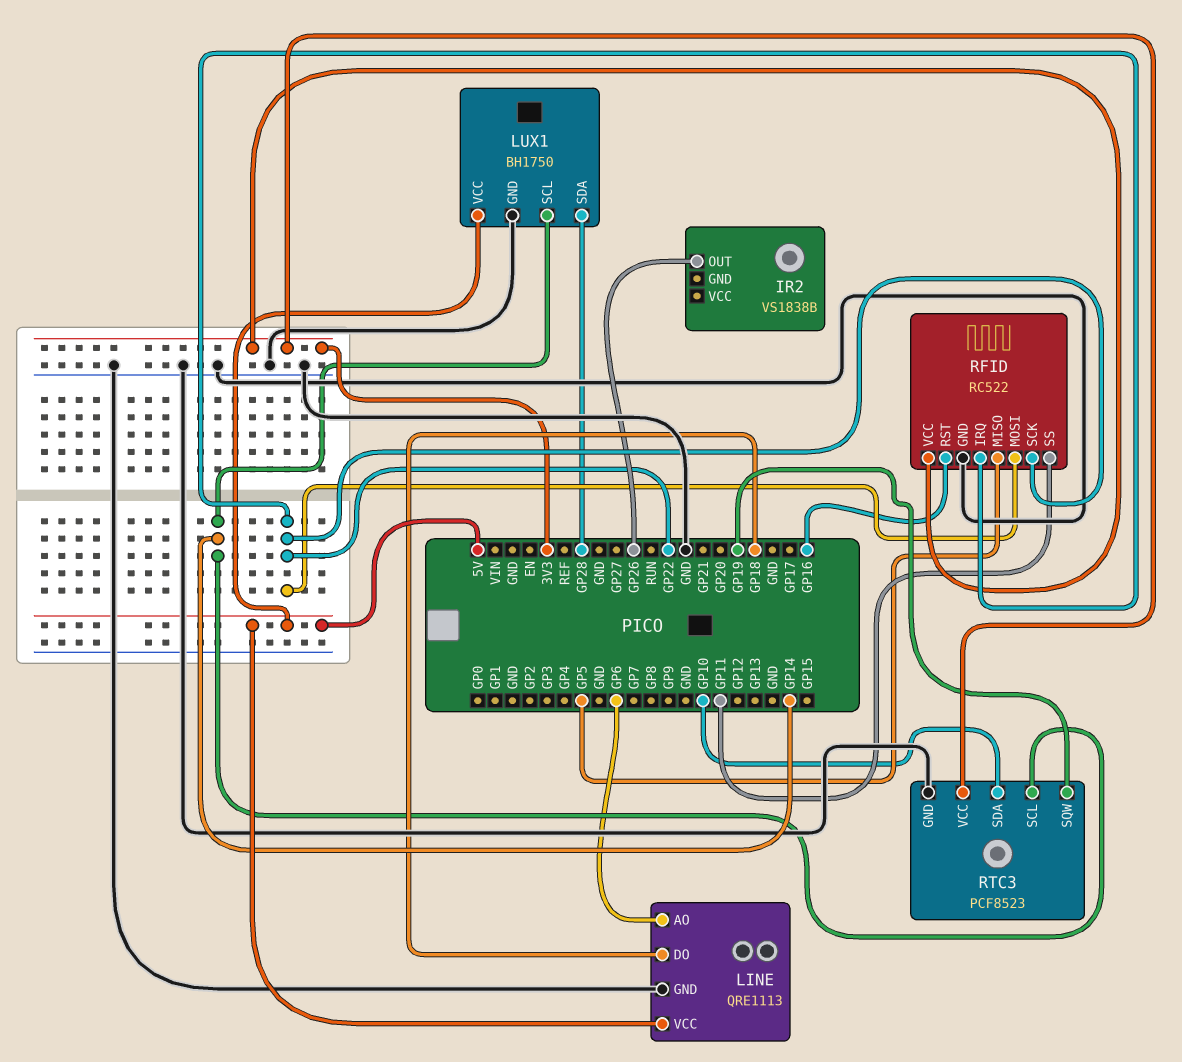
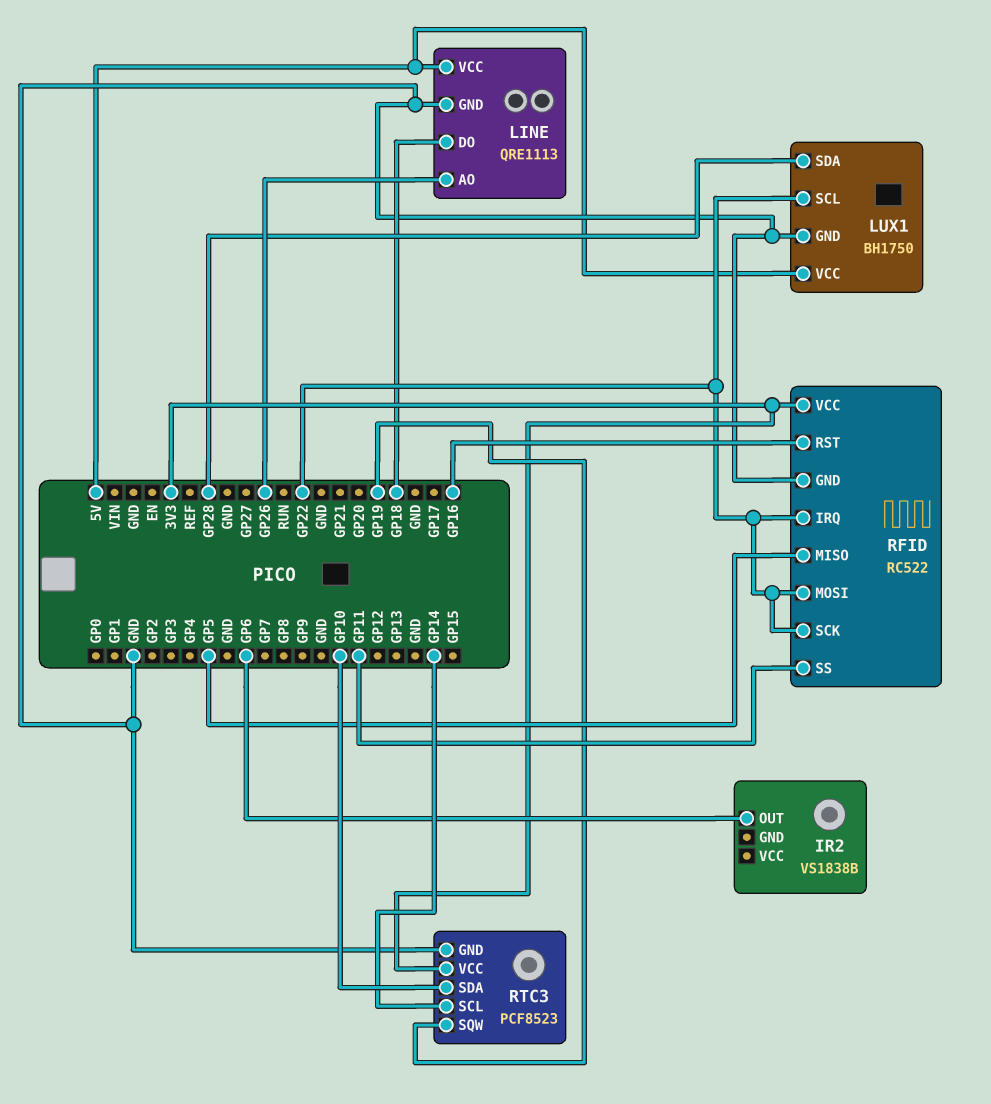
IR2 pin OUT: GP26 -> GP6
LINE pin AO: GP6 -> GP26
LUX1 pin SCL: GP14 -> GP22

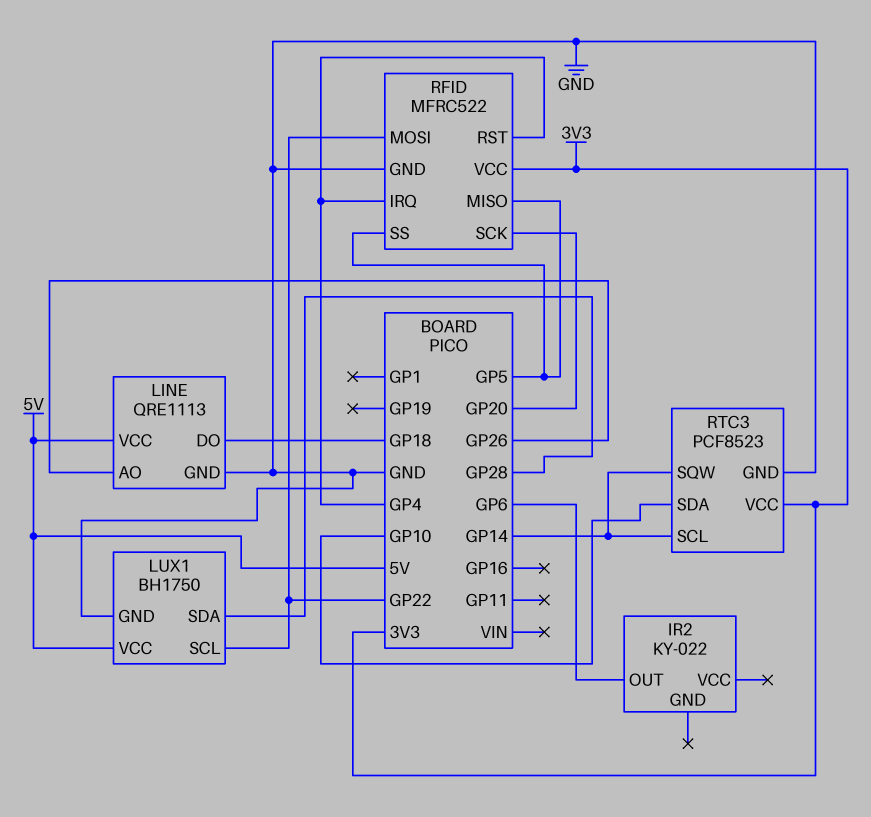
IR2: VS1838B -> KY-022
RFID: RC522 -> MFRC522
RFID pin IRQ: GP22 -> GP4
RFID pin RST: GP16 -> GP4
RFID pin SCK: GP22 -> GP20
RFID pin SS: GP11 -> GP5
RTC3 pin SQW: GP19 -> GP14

--

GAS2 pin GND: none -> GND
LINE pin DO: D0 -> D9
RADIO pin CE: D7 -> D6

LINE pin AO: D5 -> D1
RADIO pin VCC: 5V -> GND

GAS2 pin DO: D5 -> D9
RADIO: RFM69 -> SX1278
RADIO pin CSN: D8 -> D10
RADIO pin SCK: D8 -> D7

### [Your task]
Which lines of the material above hold the string "RADIO"? Pull them out.

### [Answer section]
RADIO pin CE: D7 -> D6
RADIO pin VCC: 5V -> GND
RADIO: RFM69 -> SX1278
RADIO pin CSN: D8 -> D10
RADIO pin SCK: D8 -> D7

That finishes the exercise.